◆ MATERIAL FOR THIS EXERCISE ◆
++++

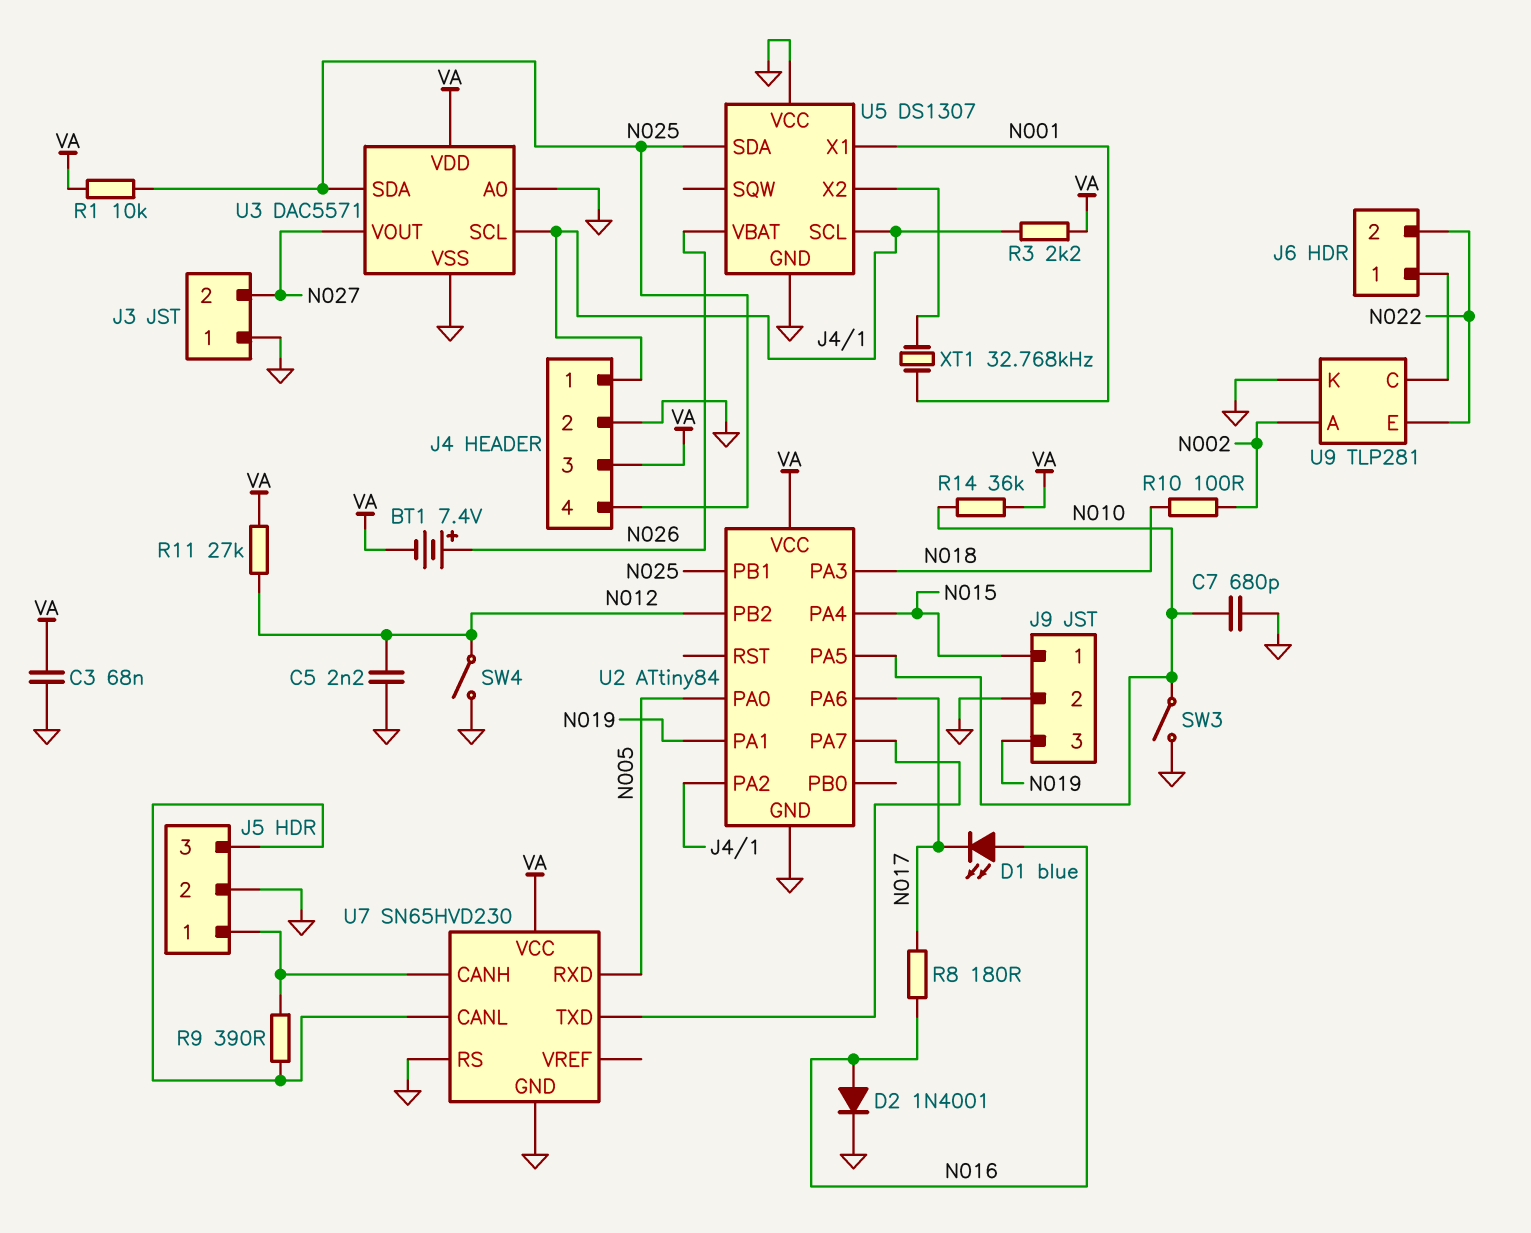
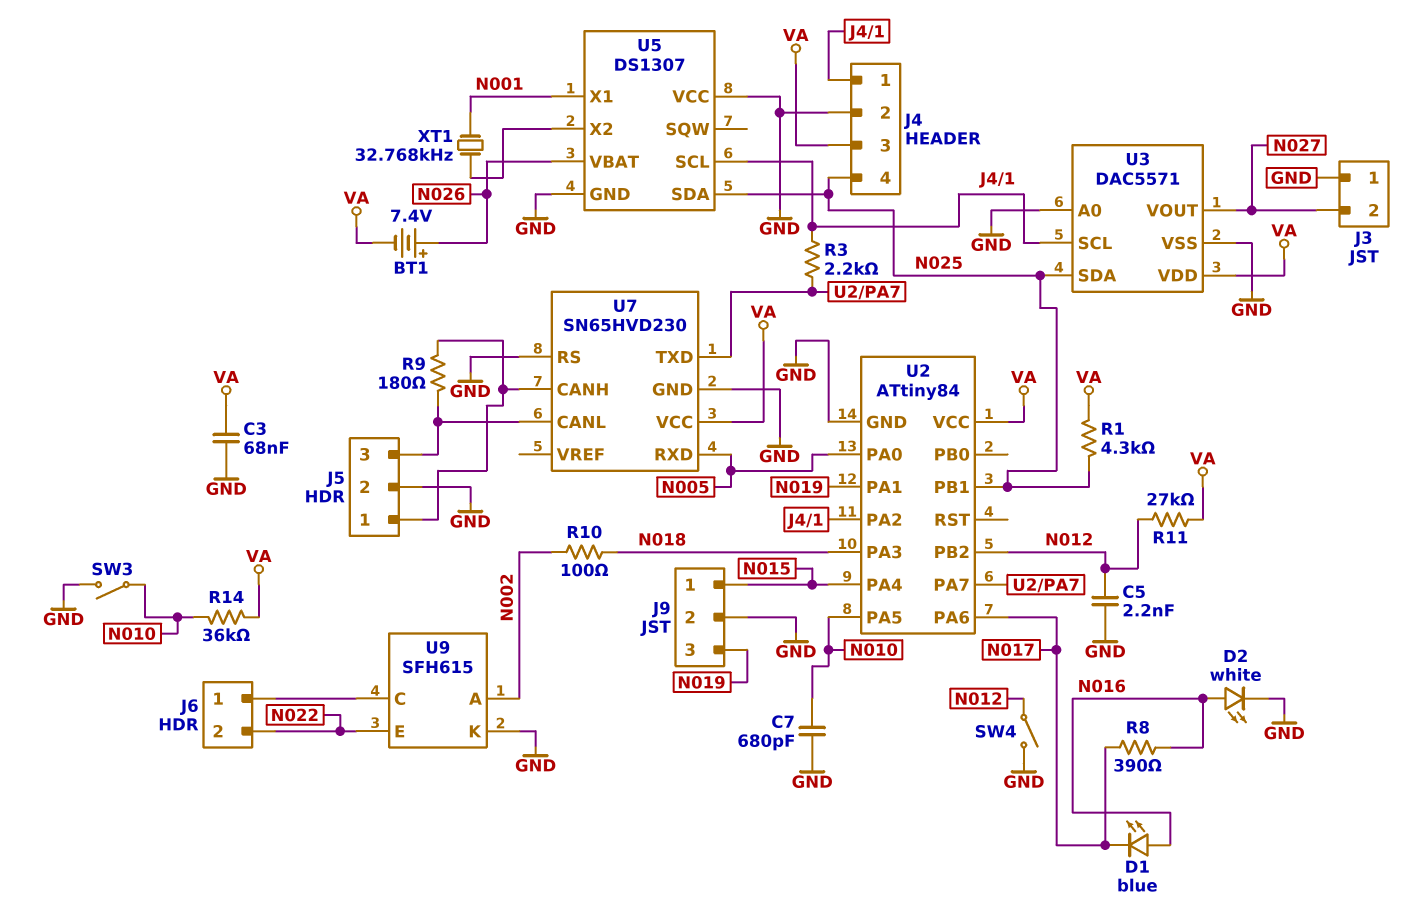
D2: diode 1N4001 (A N016, K GND) -> LED white (A N016, K GND)
R1: 10k (N025, VA) -> 4.3k (N025, VA)
R3: 2.2k (J4/1, VA) -> 2.2k (J4/1, U2/PA7)
R8: 180 (N016, N017) -> 390 (N016, N017)
R9: 390 (J5/1, J5/3) -> 180 (J5/1, J5/3)
U9: TLP281 -> SFH615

++++

◆ ACTIVITY ◆
Leave the images aside and transcribe all entries exactly.

◆ THE ANSWER ◆
D2: diode 1N4001 (A N016, K GND) -> LED white (A N016, K GND)
R1: 10k (N025, VA) -> 4.3k (N025, VA)
R3: 2.2k (J4/1, VA) -> 2.2k (J4/1, U2/PA7)
R8: 180 (N016, N017) -> 390 (N016, N017)
R9: 390 (J5/1, J5/3) -> 180 (J5/1, J5/3)
U9: TLP281 -> SFH615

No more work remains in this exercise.